**The records**
□ □ □ □ □ □ □

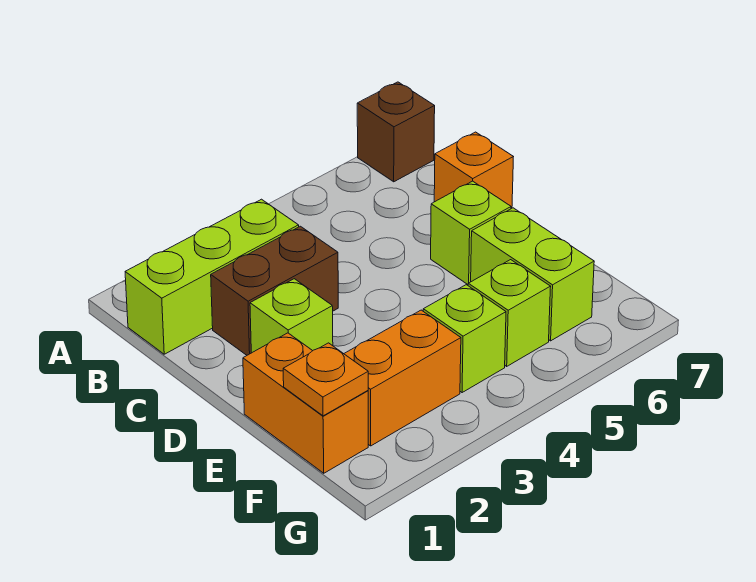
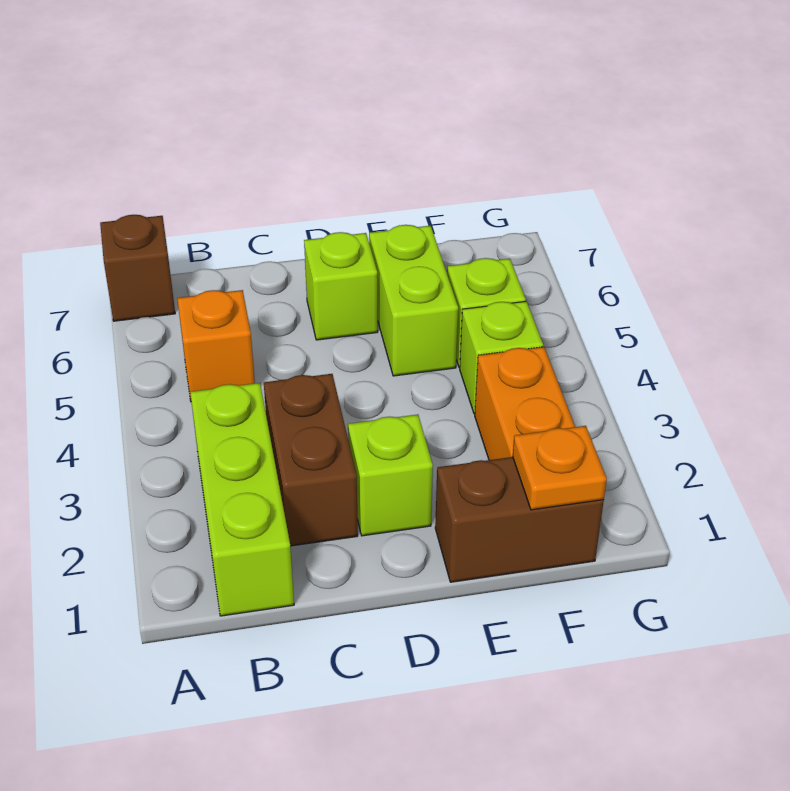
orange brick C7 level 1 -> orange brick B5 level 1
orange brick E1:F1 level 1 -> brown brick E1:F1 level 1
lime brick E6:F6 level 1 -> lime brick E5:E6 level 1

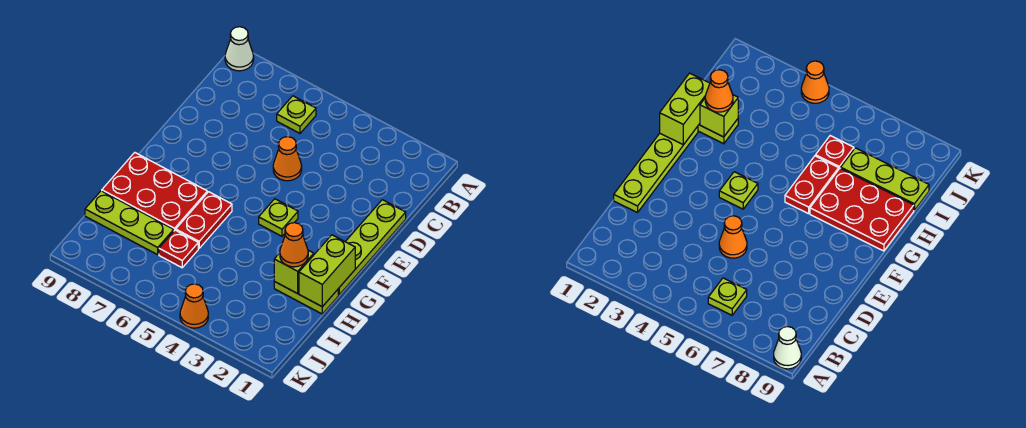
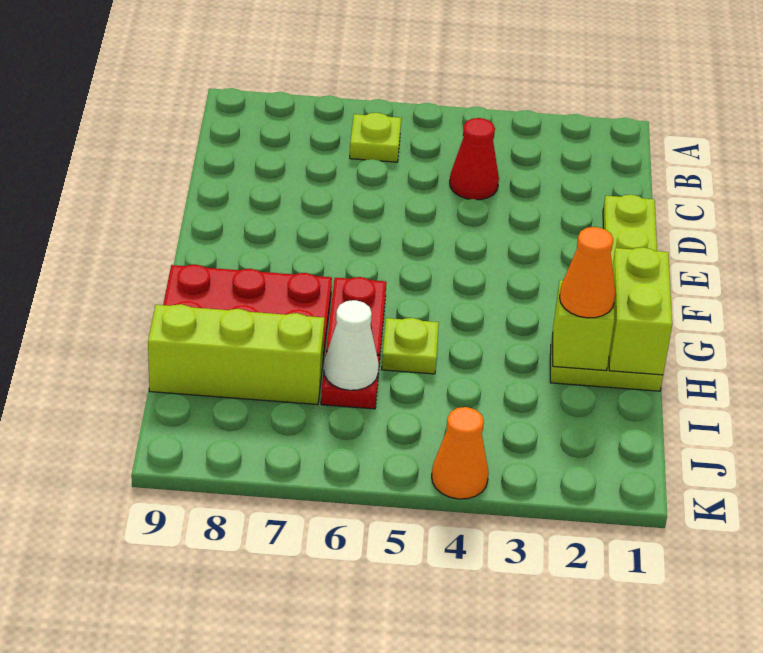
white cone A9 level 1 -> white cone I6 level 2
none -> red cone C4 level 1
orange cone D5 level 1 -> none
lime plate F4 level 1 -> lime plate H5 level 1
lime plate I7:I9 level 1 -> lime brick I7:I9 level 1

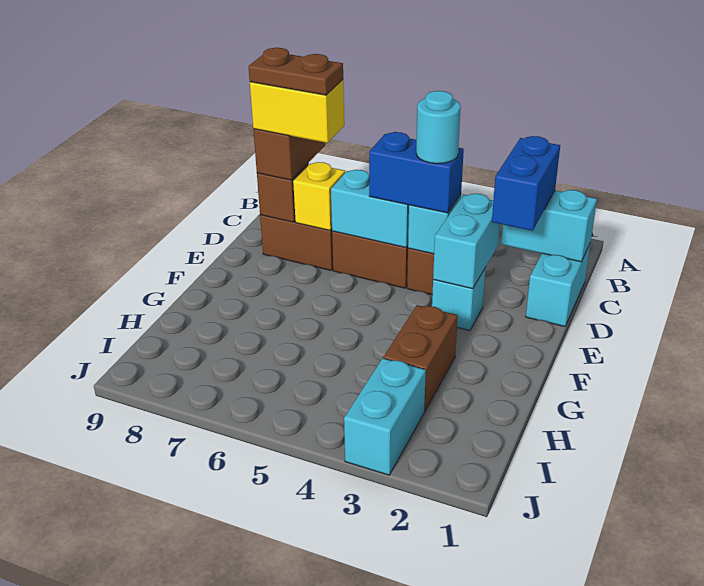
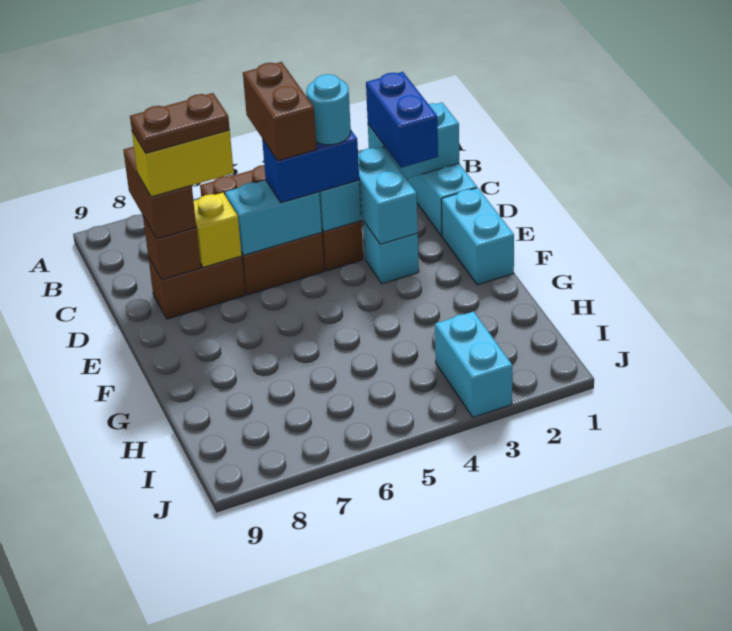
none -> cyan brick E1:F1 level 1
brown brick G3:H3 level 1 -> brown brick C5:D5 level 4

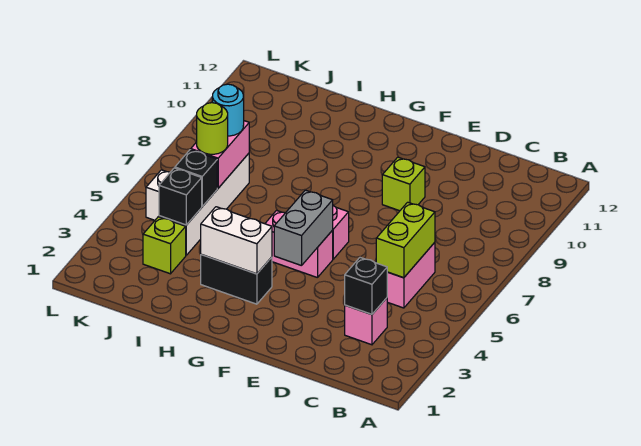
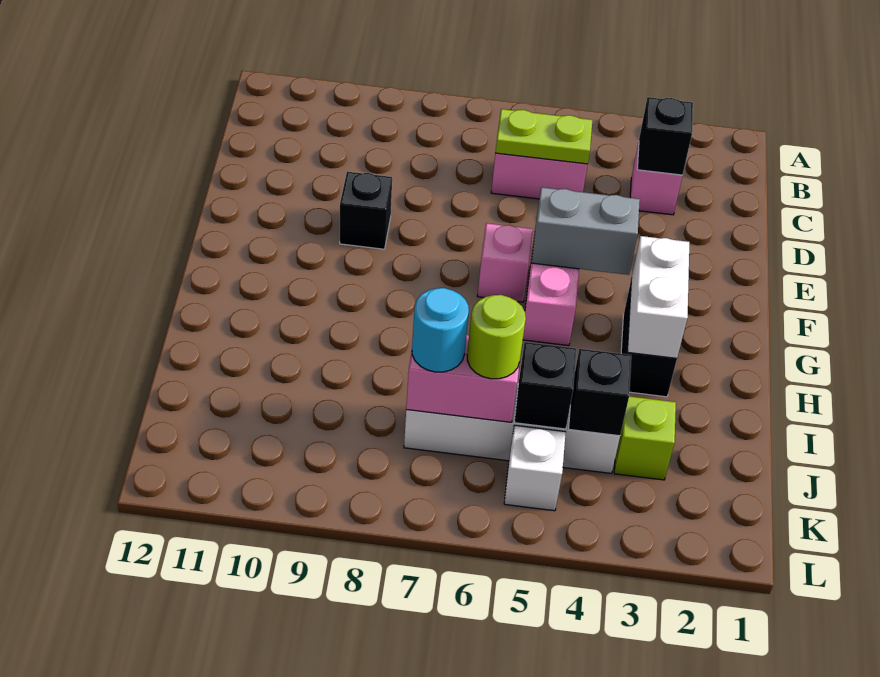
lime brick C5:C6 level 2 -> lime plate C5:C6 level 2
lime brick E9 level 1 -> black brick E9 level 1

□ □ □ □ □ □ □

**About this exercise**
The entries above are to be copied exactly, with every picture left out.

**Answer to the problem**
orange brick C7 level 1 -> orange brick B5 level 1
orange brick E1:F1 level 1 -> brown brick E1:F1 level 1
lime brick E6:F6 level 1 -> lime brick E5:E6 level 1

white cone A9 level 1 -> white cone I6 level 2
none -> red cone C4 level 1
orange cone D5 level 1 -> none
lime plate F4 level 1 -> lime plate H5 level 1
lime plate I7:I9 level 1 -> lime brick I7:I9 level 1

none -> cyan brick E1:F1 level 1
brown brick G3:H3 level 1 -> brown brick C5:D5 level 4

lime brick C5:C6 level 2 -> lime plate C5:C6 level 2
lime brick E9 level 1 -> black brick E9 level 1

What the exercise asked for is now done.